(Data excerpts)

_ _ _

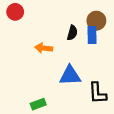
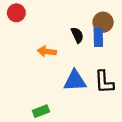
black semicircle: (72, 33) -> (77, 35), turned -40
black L-shape: (97, 93) -> (104, 82), moved

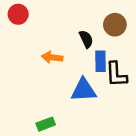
blue rectangle: (98, 37) -> (101, 61), moved
black L-shape: (104, 82) -> (116, 74), moved

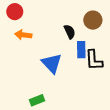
orange arrow: (52, 57) -> (23, 35), moved
blue triangle: (84, 90) -> (52, 63), moved, turned 50

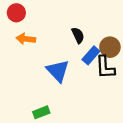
brown circle: (93, 20) -> (110, 47), moved
blue rectangle: (81, 50) -> (91, 55), turned 42

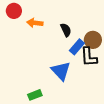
orange arrow: (26, 39) -> (35, 23), moved
blue triangle: (58, 71) -> (61, 71), moved

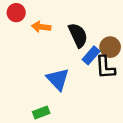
black semicircle: (66, 30) -> (78, 35), size x1.5
blue triangle: (61, 71) -> (58, 79), moved

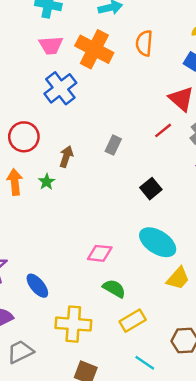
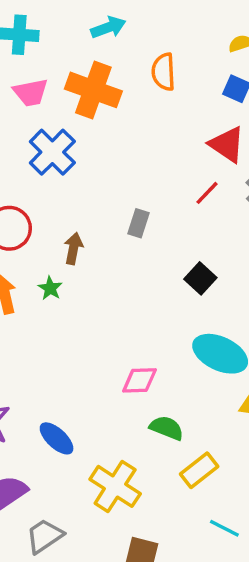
yellow cross: (73, 324) -> (115, 486), turned 36

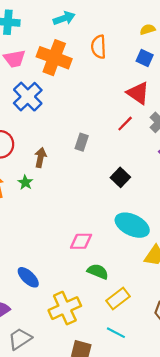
yellow cross: (115, 486) -> (65, 308), turned 32
cyan line: (224, 528) -> (116, 333), moved

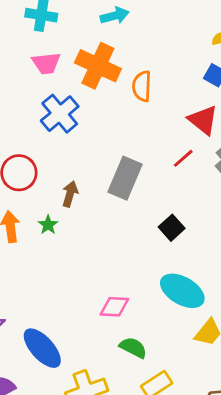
orange semicircle: (99, 47) -> (142, 86), moved
gray rectangle: (82, 142) -> (125, 178), size x1.8
blue ellipse: (28, 277) -> (42, 348), size x1.4

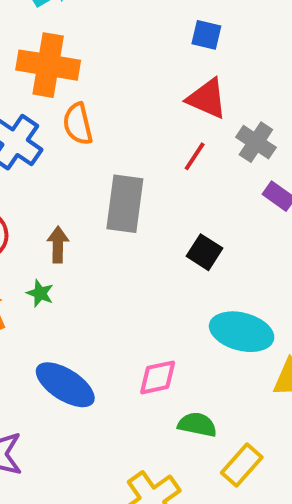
orange semicircle: (142, 86) -> (78, 124), moved
blue ellipse: (42, 348) -> (65, 385), moved

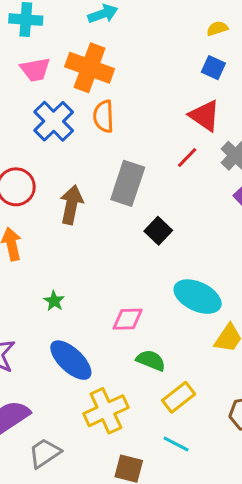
brown arrow: (58, 245) -> (71, 205), size x1.4
black square: (205, 252) -> (158, 231), moved
green star: (40, 293) -> (54, 301), moved
blue ellipse: (65, 385) -> (71, 360), moved

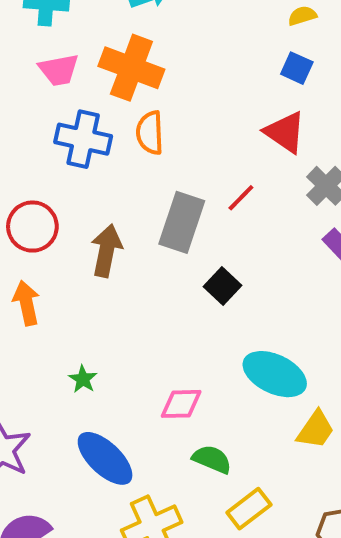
blue cross: (54, 121) -> (83, 139), turned -33
red line: (187, 158) -> (241, 198), moved

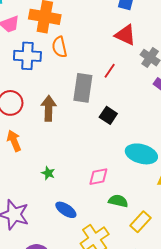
blue ellipse: (105, 458) -> (66, 210), size x0.7

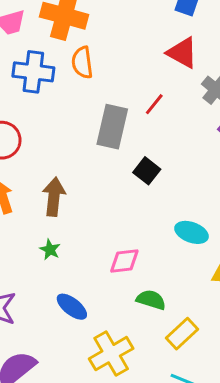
brown arrow: (49, 108) -> (54, 197), moved
cyan ellipse: (141, 154) -> (192, 232), size x0.7

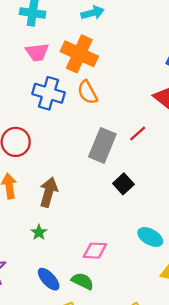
orange semicircle: (82, 63) -> (87, 92), turned -30
green semicircle: (151, 300) -> (83, 281), moved

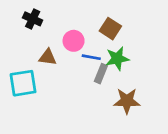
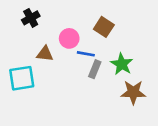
black cross: (33, 19) -> (31, 18), turned 36
green star: (117, 59) -> (122, 64), moved, turned -30
brown star: (127, 101) -> (133, 92), moved

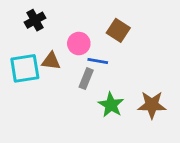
green star: (122, 64) -> (111, 105), moved
gray rectangle: (95, 69) -> (86, 79), moved
cyan square: (22, 78) -> (25, 68), moved

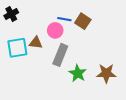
black cross: (35, 20) -> (11, 14), moved
blue line: (98, 61) -> (64, 19), moved
gray rectangle: (86, 79) -> (60, 55), size x1.5

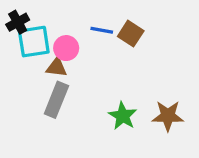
pink circle: (55, 30) -> (66, 48), moved
cyan square: (17, 48) -> (34, 42), moved
gray rectangle: (60, 55) -> (56, 100), moved

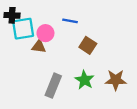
black cross: (18, 22) -> (12, 15), turned 32
brown square: (131, 34) -> (88, 45), moved
gray rectangle: (56, 100) -> (53, 86), moved

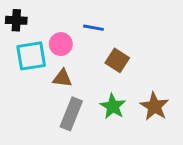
cyan square: (23, 29) -> (31, 56), moved
brown triangle: (39, 47) -> (62, 78), moved
brown star: (116, 80) -> (154, 106), turned 30

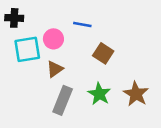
brown triangle: (62, 78) -> (55, 69), turned -42

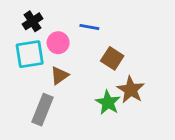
black cross: (14, 18) -> (32, 21), moved, turned -36
brown star: (136, 94) -> (131, 90), moved
gray rectangle: (63, 100) -> (42, 110), moved

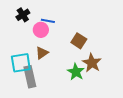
blue line: (89, 27) -> (48, 21), moved
cyan square: (30, 54) -> (21, 63), moved
gray rectangle: (42, 110) -> (30, 77), turned -35

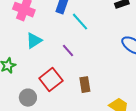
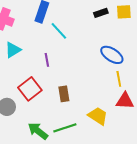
purple line: (68, 51) -> (47, 60), turned 32

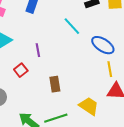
cyan line: (59, 31) -> (72, 26), moved
red square: (30, 89) -> (21, 70), moved, size x0.6

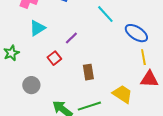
purple line: (38, 50) -> (71, 38), turned 56

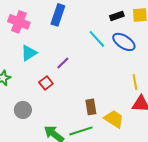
blue ellipse: (136, 33) -> (124, 42), moved
brown rectangle: (88, 72) -> (91, 107), moved

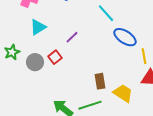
blue ellipse: (124, 42) -> (125, 37), moved
gray circle: (23, 110) -> (35, 62), moved

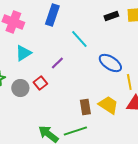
cyan line: (106, 13) -> (79, 39), moved
yellow trapezoid: (123, 93) -> (108, 105), moved

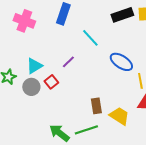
black rectangle: (111, 16) -> (122, 15), size x1.5
cyan triangle: (23, 53) -> (34, 66), moved
yellow trapezoid: (108, 105) -> (119, 116), moved

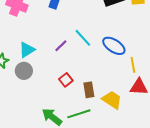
cyan line: (90, 38) -> (83, 38), moved
red square: (51, 82) -> (66, 80), moved

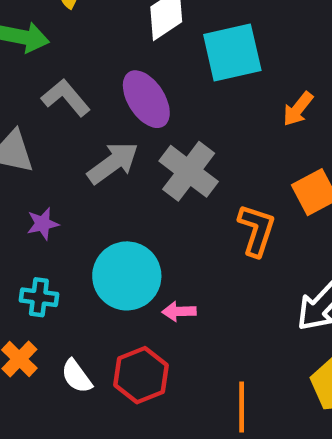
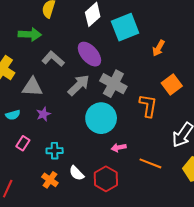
purple star: (43, 224) -> (43, 114), moved
cyan circle: (127, 276) -> (101, 118), moved
white semicircle: (77, 376) -> (77, 173), moved
orange line: (242, 407) -> (150, 163), moved, turned -60

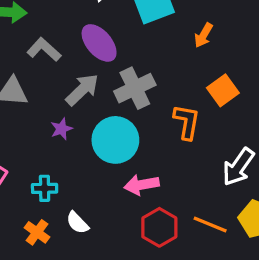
gray cross: (113, 84) -> (135, 88), turned 35
purple star: (43, 114) -> (61, 129), moved
pink arrow: (119, 148) -> (142, 185), size x1.5
orange line: (150, 163) -> (210, 224), moved
red hexagon: (106, 179) -> (159, 227), moved

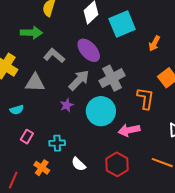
pink arrow: (142, 185) -> (129, 130), moved
red hexagon: (159, 227) -> (117, 164), moved
orange cross: (37, 232) -> (42, 168), moved

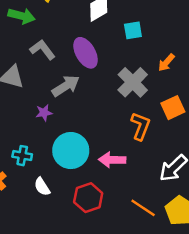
cyan square: (122, 24) -> (133, 30), size x0.6
gray cross: (112, 78) -> (133, 82), moved, turned -30
cyan circle: (101, 111) -> (71, 151), moved

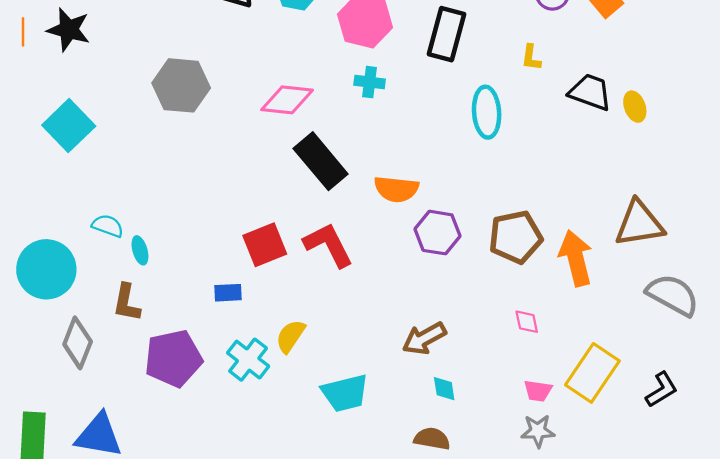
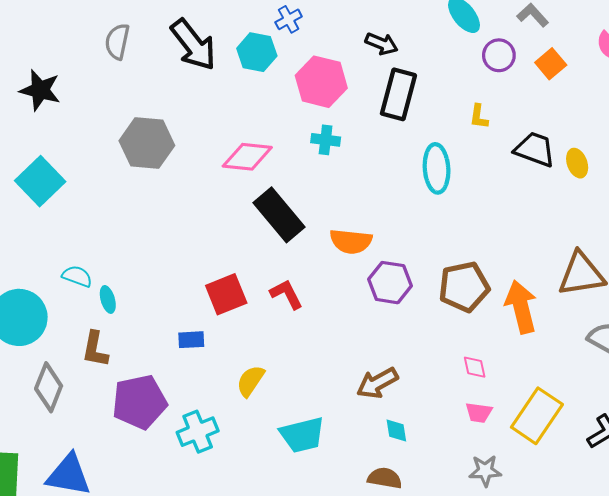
red L-shape: (328, 245) -> (286, 294), size x0.7
cyan cross: (248, 360) -> (198, 432), moved, turned 30
pink trapezoid: (538, 391) -> (479, 413), moved

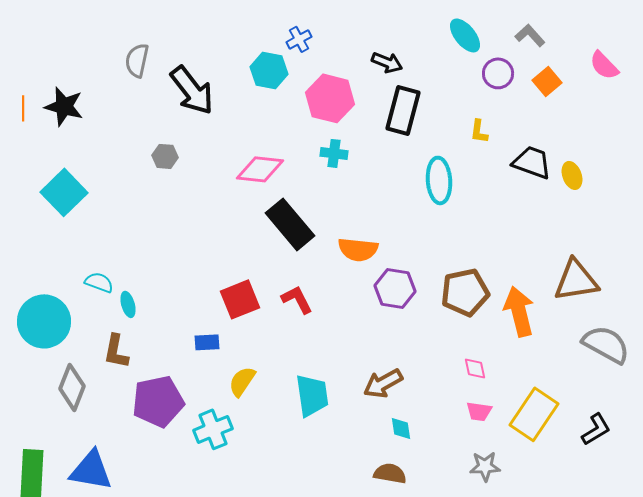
black arrow: (193, 45) -> (192, 90), moved
gray hexagon: (147, 143) -> (165, 156), size x0.5
yellow semicircle: (250, 381) -> (242, 381), moved
cyan trapezoid: (302, 435) -> (312, 395), moved, turned -84

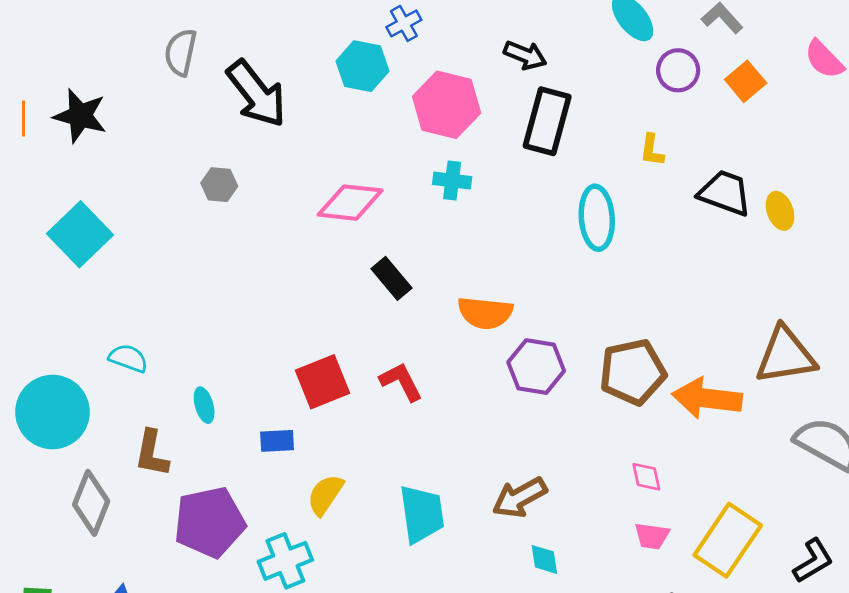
black rectangle: (290, 224) -> (391, 278), size x0.6
cyan ellipse: (128, 304) -> (204, 405), moved
orange arrow: (519, 311) -> (707, 398), turned -69

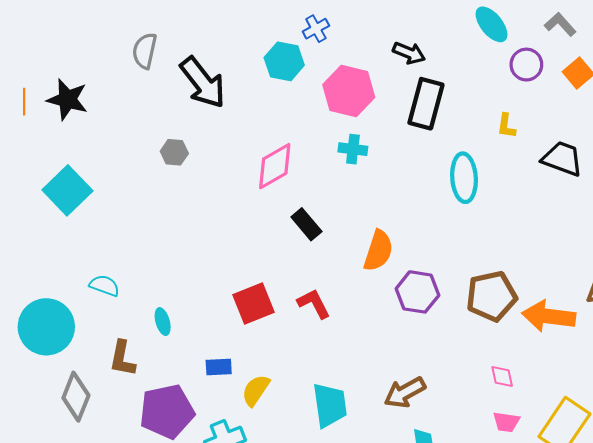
pink diamond: (350, 203) -> (275, 166), turned -36
orange semicircle: (485, 313) -> (378, 251), turned -78
blue rectangle: (277, 441) -> (219, 367), moved

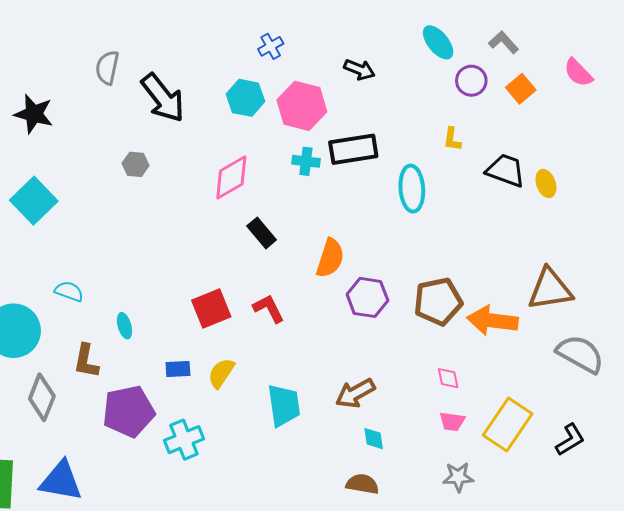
cyan hexagon: (284, 61) -> (245, 98), moved
black rectangle: (426, 104) -> (353, 149), moved, turned 66
yellow semicircle: (256, 390) -> (221, 373), moved

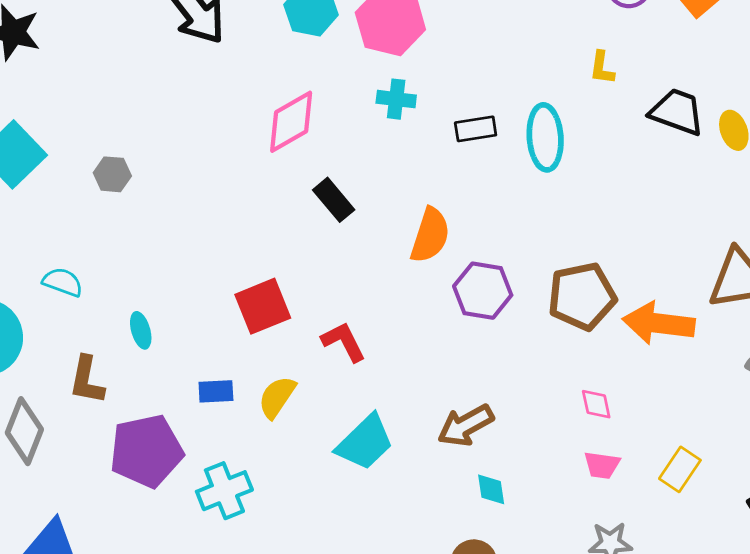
black rectangle: (353, 149) -> (476, 129), moved, size x0.6
gray hexagon: (136, 164) -> (112, 174), moved
red L-shape: (269, 309) -> (344, 342), moved
cyan trapezoid: (284, 405) -> (365, 442), turned 54
yellow rectangle: (508, 424) -> (680, 469), size x0.6

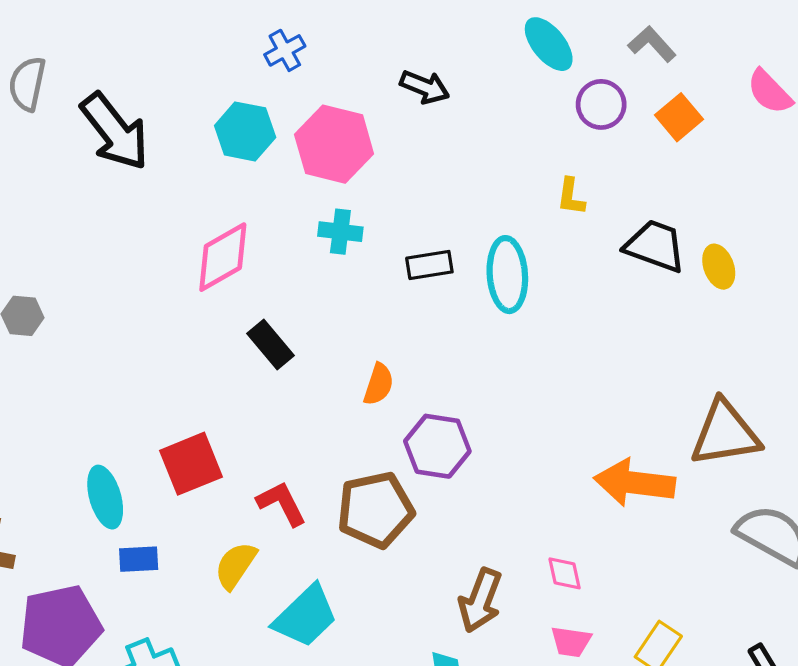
orange semicircle: (430, 235) -> (379, 384), size x0.7
brown pentagon: (582, 296) -> (375, 510), moved
cyan ellipse: (141, 330) -> (105, 497), moved, size x1.5
yellow semicircle: (277, 397) -> (236, 565), moved
brown arrow: (466, 425) -> (480, 600), moved, turned -40

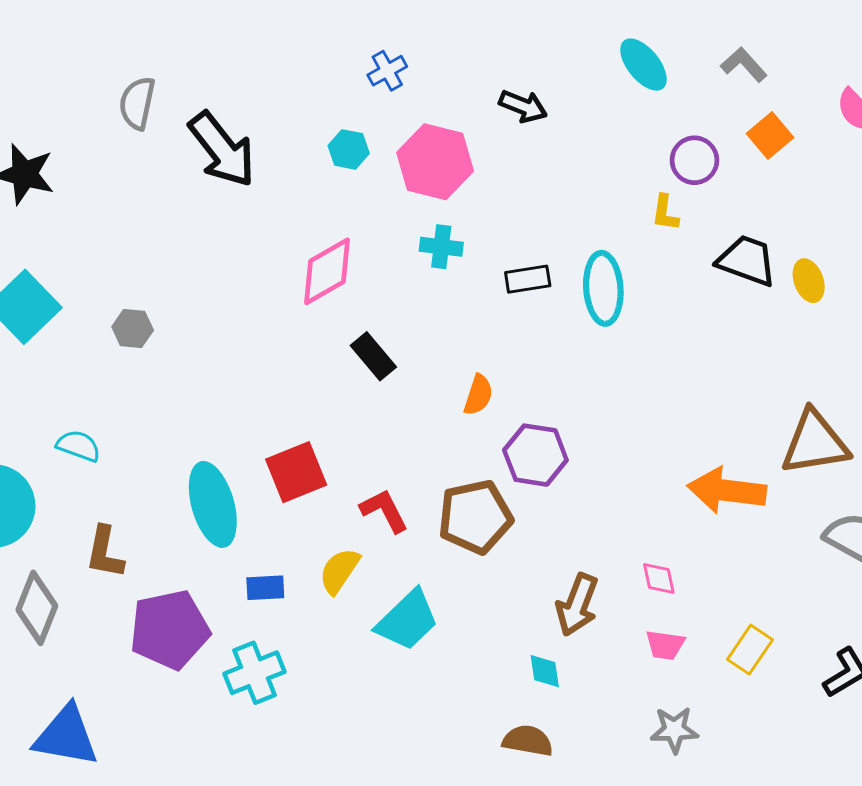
purple circle: (601, 104) -> (694, 160), moved
cyan hexagon: (245, 131) -> (349, 149), size x0.7
cyan ellipse: (105, 497) -> (213, 504), size x1.4
blue rectangle: (139, 559) -> (265, 588), moved

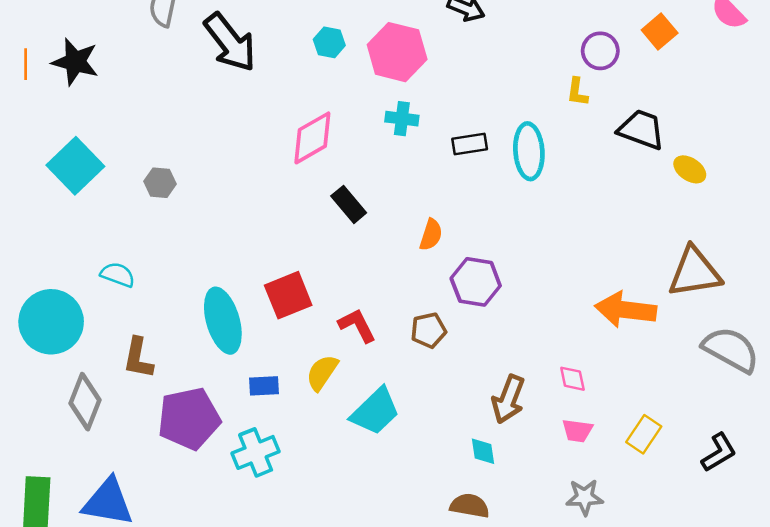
yellow ellipse: (809, 281) -> (690, 169), moved, turned -36
brown pentagon: (475, 517) -> (428, 330), size x0.6

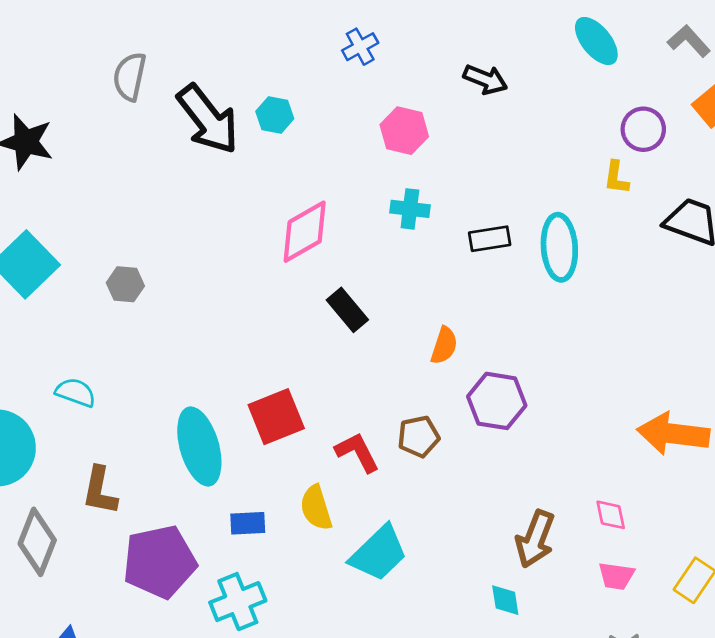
cyan hexagon: (329, 42) -> (275, 115), moved
pink hexagon: (397, 52) -> (404, 131), size x0.7
brown pentagon: (428, 330) -> (418, 437), moved
yellow semicircle: (322, 373) -> (316, 508), turned -51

_ _ _

#### [Aim of the exercise]
Make an exact copy of the lines of the records from the line containing "blue rectangle: (139, 559)" through the final line, both ends included, but not of the pictures.

#### [The answer]
blue rectangle: (139, 559) -> (265, 588), moved

yellow ellipse: (809, 281) -> (690, 169), moved, turned -36
brown pentagon: (475, 517) -> (428, 330), size x0.6

cyan hexagon: (329, 42) -> (275, 115), moved
pink hexagon: (397, 52) -> (404, 131), size x0.7
brown pentagon: (428, 330) -> (418, 437), moved
yellow semicircle: (322, 373) -> (316, 508), turned -51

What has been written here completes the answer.